What you should do: The word "cœur" marks the lines you need; copy each of them from the data.

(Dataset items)

========================================

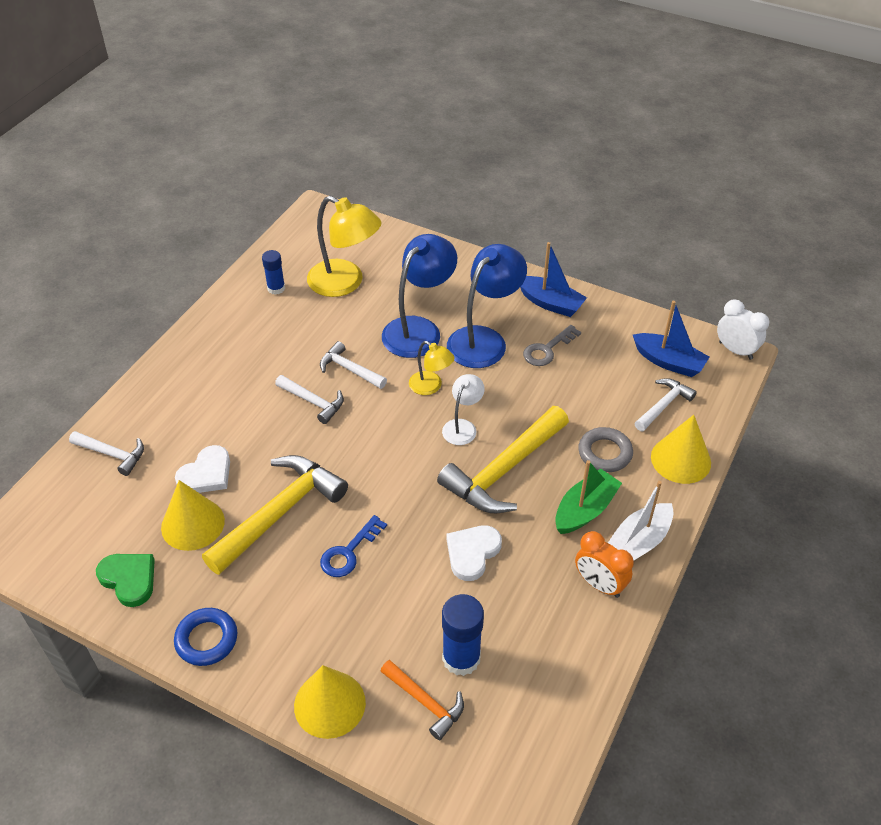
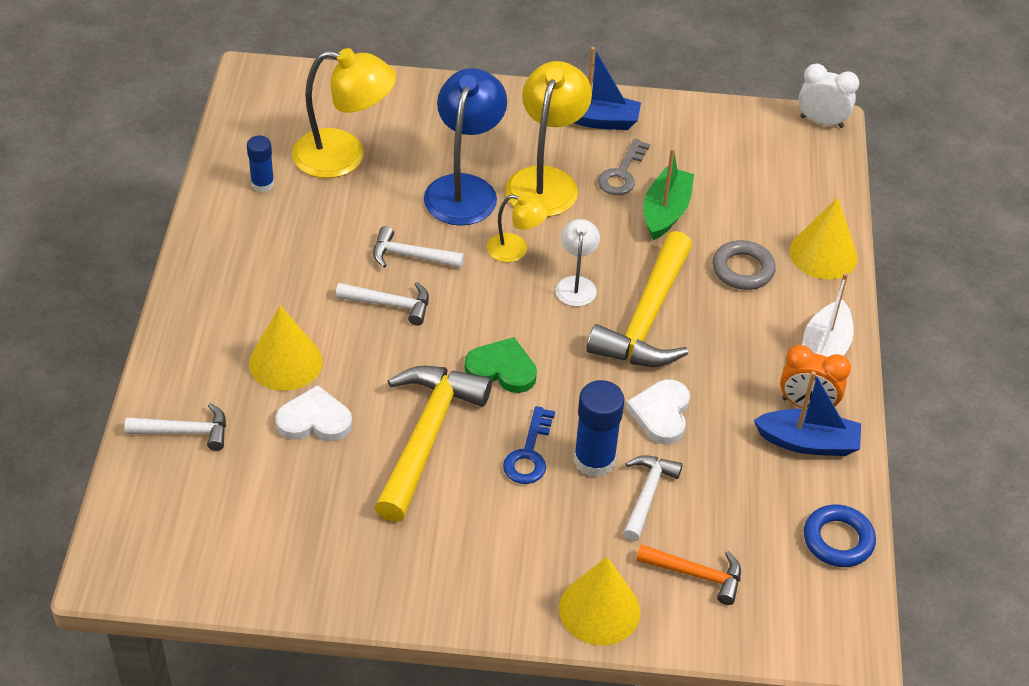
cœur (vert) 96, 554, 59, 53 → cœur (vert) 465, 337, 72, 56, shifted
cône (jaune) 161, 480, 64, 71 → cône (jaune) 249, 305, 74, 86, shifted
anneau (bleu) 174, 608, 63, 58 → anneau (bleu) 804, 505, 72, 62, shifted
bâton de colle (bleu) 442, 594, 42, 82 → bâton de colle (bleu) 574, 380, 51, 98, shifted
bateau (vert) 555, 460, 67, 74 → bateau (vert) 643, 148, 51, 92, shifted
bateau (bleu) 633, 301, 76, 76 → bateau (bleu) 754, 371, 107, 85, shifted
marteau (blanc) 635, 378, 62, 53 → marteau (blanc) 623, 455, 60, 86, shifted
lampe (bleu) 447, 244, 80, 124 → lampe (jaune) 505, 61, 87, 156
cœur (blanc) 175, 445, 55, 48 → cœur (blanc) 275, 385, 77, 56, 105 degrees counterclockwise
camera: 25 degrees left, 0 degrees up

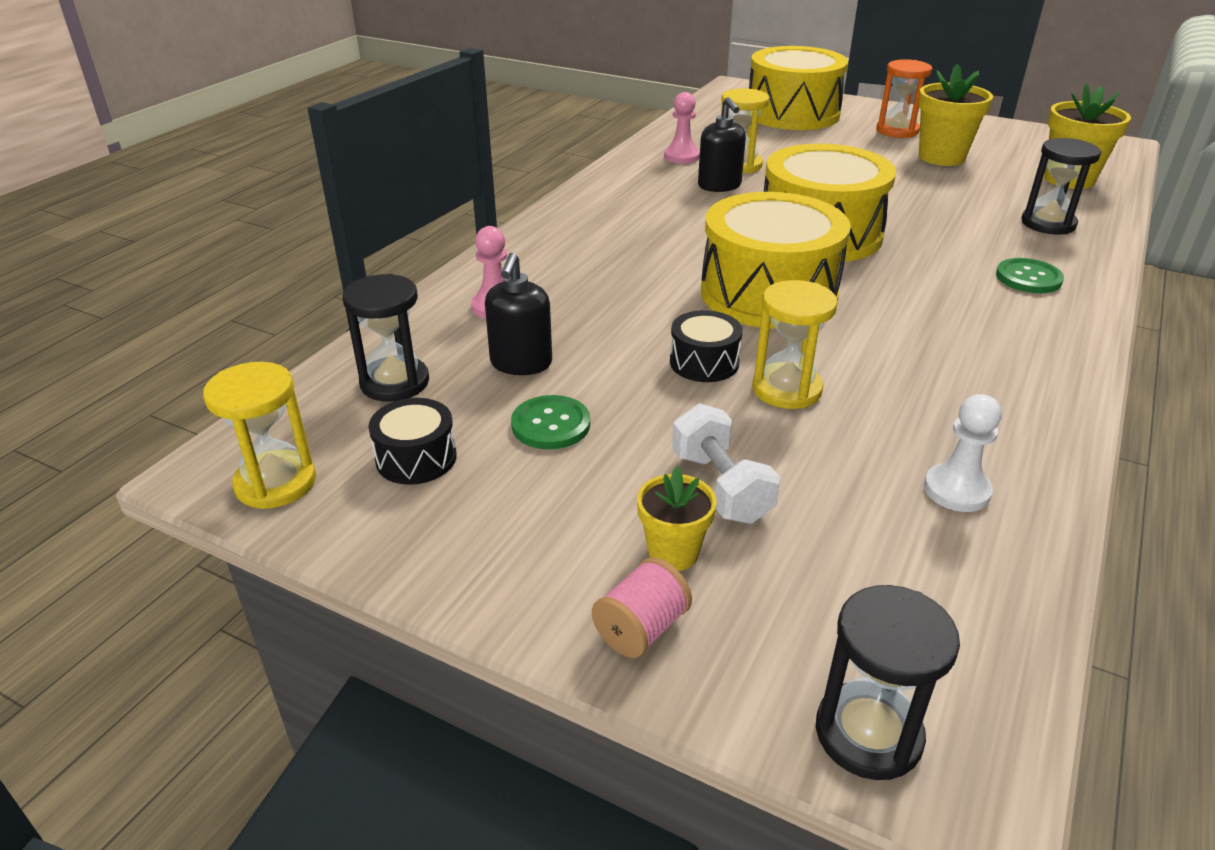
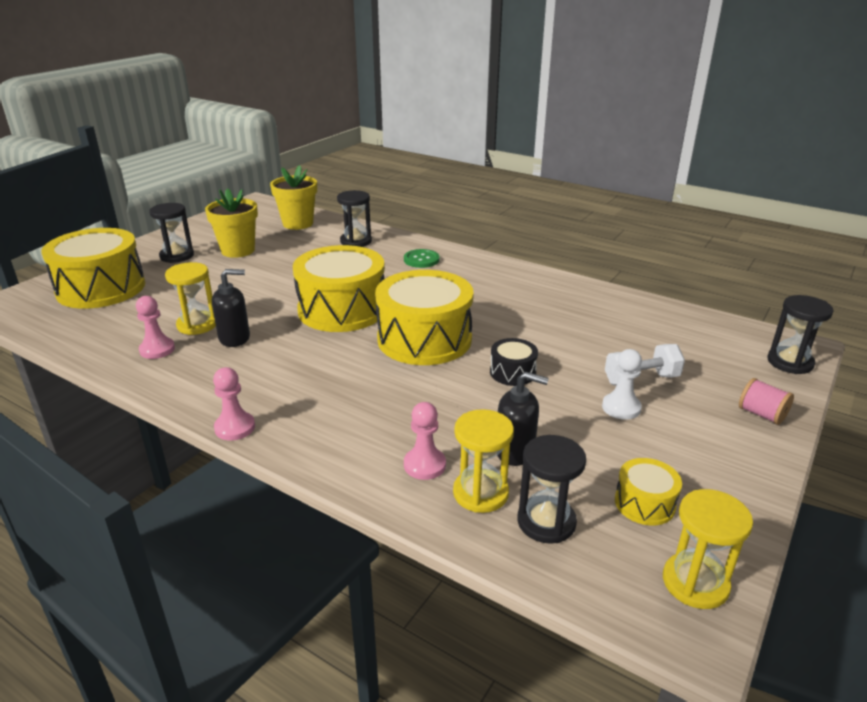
bouton (vert) 511, 395, 79, 54 → -
pot de fleurs (jaune) 637, 467, 80, 104 → -
- → pion (rose) 213, 367, 42, 74
sablier (jaune) 752, 280, 86, 129 → sablier (jaune) 453, 409, 61, 104, shifted
pion (blanc) 924, 394, 78, 118 → pion (blanc) 602, 349, 40, 71, shifted
tambour (noir) 368, 398, 89, 87 → tambour (jaune) 615, 458, 67, 68
sablier (orange) 876, 59, 56, 79 → sablier (noir) 149, 203, 45, 60
camera: 85 degrees left, 5 degrees down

========================================

Task output:
cœur (vert) 96, 554, 59, 53 → cœur (vert) 465, 337, 72, 56, shifted
cœur (blanc) 175, 445, 55, 48 → cœur (blanc) 275, 385, 77, 56, 105 degrees counterclockwise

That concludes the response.